# Problem details:
Single out the lines of the material that contain "fork" and copy them.

----

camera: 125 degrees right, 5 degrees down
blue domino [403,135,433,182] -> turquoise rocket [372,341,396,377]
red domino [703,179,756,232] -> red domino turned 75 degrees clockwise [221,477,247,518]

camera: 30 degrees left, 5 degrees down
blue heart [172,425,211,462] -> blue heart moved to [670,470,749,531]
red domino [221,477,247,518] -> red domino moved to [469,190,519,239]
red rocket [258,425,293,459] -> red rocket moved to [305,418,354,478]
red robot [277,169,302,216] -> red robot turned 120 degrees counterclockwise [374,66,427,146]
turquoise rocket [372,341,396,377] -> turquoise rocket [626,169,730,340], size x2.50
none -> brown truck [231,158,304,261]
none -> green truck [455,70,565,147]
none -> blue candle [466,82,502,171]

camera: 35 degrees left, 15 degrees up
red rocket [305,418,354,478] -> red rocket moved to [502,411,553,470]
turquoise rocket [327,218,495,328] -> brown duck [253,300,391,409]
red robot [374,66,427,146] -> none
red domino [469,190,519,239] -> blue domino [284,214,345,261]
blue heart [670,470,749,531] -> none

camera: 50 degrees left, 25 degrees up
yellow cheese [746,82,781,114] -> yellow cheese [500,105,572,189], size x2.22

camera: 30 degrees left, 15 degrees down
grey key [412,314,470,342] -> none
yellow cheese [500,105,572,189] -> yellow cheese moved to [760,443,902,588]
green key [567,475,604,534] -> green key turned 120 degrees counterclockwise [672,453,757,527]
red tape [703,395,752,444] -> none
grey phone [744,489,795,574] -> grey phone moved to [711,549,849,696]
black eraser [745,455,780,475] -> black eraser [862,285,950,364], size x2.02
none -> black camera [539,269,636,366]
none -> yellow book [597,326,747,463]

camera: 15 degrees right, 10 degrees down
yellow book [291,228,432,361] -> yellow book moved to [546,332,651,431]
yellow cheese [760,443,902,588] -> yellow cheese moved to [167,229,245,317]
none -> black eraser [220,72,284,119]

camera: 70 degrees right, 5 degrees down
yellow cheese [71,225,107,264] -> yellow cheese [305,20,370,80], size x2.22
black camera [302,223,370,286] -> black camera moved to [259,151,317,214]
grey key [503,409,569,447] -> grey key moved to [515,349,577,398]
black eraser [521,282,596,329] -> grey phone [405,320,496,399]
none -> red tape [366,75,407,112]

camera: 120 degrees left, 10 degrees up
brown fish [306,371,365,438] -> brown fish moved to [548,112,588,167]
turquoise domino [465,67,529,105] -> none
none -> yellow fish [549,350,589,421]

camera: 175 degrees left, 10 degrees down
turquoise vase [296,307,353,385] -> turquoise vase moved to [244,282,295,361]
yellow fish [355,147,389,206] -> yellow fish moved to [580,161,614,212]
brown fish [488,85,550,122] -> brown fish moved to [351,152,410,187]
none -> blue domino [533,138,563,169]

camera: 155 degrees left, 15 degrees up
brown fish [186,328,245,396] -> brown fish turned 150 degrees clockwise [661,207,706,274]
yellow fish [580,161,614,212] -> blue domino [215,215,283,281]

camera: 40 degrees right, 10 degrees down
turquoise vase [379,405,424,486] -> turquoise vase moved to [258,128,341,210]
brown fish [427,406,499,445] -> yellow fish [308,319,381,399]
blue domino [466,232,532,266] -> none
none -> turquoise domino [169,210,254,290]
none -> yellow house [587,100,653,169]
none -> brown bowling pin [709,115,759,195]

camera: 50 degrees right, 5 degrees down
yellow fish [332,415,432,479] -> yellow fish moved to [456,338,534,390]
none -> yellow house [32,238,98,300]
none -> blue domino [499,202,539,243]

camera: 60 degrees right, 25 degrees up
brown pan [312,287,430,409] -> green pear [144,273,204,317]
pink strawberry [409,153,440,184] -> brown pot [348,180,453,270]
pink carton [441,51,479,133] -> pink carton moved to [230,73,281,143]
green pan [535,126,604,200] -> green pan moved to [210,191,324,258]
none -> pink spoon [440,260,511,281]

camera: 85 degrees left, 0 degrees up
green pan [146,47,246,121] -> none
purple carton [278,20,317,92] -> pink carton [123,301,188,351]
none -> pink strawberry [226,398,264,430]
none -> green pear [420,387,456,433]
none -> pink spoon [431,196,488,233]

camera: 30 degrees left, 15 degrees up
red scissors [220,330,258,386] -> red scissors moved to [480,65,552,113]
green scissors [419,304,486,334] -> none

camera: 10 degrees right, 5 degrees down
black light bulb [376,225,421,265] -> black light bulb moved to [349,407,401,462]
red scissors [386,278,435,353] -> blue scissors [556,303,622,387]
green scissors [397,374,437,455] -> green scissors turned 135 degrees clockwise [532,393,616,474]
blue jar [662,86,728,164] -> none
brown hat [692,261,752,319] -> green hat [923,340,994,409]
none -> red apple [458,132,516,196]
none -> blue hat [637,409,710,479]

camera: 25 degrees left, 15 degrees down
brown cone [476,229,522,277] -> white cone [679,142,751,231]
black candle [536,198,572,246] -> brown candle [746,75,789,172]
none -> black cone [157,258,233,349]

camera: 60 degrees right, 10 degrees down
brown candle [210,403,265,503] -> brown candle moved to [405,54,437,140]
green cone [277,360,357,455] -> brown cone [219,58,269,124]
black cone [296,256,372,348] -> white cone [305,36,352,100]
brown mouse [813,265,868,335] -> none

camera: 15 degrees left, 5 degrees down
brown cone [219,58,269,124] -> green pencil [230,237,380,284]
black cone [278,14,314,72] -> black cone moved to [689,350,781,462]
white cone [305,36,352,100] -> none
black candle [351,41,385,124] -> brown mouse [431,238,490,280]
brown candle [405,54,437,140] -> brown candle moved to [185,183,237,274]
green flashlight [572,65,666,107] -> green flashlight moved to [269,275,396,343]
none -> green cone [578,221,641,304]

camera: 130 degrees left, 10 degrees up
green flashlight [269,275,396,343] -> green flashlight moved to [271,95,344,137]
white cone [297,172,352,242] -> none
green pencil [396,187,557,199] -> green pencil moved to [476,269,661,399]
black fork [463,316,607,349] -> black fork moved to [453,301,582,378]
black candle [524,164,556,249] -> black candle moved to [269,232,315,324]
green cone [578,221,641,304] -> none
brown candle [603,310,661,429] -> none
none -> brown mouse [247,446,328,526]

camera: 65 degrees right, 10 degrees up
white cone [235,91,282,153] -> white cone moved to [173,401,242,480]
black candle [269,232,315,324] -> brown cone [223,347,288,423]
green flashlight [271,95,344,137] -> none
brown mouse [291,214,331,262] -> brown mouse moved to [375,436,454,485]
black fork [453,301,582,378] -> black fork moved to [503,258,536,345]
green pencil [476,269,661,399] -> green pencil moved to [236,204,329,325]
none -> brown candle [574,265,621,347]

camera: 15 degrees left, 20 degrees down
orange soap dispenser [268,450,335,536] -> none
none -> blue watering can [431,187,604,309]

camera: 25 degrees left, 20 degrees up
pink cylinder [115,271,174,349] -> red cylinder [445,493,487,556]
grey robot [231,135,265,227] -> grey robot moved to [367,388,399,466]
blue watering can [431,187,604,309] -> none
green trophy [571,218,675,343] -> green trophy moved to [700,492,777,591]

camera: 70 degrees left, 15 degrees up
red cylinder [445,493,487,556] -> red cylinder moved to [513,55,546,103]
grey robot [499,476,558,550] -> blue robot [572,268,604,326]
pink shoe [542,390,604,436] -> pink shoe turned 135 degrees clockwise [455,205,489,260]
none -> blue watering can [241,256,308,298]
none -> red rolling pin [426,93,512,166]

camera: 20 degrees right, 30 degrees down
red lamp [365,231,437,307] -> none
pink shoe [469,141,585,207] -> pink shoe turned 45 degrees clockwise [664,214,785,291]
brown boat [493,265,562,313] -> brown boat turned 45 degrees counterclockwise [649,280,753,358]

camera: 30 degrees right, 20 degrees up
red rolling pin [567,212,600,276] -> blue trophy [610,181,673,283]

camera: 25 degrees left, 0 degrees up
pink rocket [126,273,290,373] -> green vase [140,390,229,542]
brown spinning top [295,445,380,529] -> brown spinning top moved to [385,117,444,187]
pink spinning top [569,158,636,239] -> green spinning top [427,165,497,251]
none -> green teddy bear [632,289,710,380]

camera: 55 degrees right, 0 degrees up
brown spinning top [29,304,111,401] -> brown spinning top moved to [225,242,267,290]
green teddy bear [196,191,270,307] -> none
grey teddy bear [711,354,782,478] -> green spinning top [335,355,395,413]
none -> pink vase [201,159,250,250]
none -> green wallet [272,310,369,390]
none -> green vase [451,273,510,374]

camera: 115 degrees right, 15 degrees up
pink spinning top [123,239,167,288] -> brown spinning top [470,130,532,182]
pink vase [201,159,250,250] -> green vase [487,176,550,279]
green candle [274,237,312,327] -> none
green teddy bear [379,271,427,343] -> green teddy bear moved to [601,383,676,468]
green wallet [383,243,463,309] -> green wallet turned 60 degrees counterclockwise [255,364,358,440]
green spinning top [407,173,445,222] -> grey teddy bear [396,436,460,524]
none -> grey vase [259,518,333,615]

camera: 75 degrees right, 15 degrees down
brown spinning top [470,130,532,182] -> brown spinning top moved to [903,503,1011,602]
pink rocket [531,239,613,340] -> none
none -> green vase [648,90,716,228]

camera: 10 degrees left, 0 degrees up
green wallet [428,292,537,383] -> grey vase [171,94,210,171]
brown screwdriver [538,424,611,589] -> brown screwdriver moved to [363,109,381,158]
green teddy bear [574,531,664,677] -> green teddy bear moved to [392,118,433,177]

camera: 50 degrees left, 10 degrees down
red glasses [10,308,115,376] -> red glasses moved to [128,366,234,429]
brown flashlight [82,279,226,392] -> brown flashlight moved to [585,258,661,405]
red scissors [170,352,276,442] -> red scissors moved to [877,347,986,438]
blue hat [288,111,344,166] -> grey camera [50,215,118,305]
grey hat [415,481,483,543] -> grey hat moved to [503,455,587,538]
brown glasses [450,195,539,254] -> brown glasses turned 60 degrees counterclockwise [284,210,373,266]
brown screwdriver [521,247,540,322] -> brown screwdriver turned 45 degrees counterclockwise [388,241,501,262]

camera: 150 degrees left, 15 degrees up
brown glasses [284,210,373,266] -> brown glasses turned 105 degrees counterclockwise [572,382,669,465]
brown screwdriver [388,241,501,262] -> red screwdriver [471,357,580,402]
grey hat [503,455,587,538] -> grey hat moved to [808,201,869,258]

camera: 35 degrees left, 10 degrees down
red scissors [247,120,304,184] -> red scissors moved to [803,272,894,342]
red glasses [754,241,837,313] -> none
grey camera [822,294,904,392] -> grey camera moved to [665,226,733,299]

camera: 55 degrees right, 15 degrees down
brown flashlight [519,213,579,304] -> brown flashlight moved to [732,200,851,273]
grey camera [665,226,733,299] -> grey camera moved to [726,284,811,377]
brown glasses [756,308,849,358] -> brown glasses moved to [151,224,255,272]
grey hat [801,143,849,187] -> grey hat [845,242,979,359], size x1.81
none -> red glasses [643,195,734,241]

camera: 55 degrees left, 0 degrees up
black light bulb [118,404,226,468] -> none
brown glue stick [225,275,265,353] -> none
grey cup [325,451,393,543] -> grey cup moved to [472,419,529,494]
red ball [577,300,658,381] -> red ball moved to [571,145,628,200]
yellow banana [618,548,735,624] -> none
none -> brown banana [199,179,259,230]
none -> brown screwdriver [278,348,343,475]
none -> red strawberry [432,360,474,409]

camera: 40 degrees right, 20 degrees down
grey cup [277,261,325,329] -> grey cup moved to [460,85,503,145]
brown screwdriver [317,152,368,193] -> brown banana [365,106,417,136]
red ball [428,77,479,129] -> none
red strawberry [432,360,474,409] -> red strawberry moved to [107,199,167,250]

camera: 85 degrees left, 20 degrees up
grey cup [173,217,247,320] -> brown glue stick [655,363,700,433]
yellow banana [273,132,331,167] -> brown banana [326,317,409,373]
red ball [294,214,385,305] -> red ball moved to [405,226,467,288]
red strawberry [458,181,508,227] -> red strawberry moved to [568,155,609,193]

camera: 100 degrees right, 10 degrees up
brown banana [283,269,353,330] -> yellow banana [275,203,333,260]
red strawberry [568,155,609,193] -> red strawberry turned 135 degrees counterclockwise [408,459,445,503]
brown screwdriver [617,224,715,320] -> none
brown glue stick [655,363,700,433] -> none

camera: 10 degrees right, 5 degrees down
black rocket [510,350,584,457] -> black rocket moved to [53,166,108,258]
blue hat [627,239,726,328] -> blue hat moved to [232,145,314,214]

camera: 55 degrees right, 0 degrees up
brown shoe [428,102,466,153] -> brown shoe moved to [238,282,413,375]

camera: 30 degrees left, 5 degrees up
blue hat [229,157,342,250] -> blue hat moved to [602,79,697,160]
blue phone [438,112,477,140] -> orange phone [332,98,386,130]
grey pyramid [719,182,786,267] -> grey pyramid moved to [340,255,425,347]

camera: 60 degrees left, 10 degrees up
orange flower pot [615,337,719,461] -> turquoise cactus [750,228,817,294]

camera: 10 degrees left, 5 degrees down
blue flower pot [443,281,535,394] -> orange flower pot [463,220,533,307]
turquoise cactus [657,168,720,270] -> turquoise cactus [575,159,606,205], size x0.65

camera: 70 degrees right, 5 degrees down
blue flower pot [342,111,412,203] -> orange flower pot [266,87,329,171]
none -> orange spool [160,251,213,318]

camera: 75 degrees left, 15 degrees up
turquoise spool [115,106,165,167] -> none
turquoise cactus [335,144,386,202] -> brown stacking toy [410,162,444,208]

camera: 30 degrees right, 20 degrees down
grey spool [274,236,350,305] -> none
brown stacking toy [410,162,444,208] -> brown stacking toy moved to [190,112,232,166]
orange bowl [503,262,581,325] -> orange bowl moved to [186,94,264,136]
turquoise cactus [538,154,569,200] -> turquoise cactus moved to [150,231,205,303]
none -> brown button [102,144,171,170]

----

# Problem solution:
black fork [463,316,607,349] -> black fork moved to [453,301,582,378]
black fork [453,301,582,378] -> black fork moved to [503,258,536,345]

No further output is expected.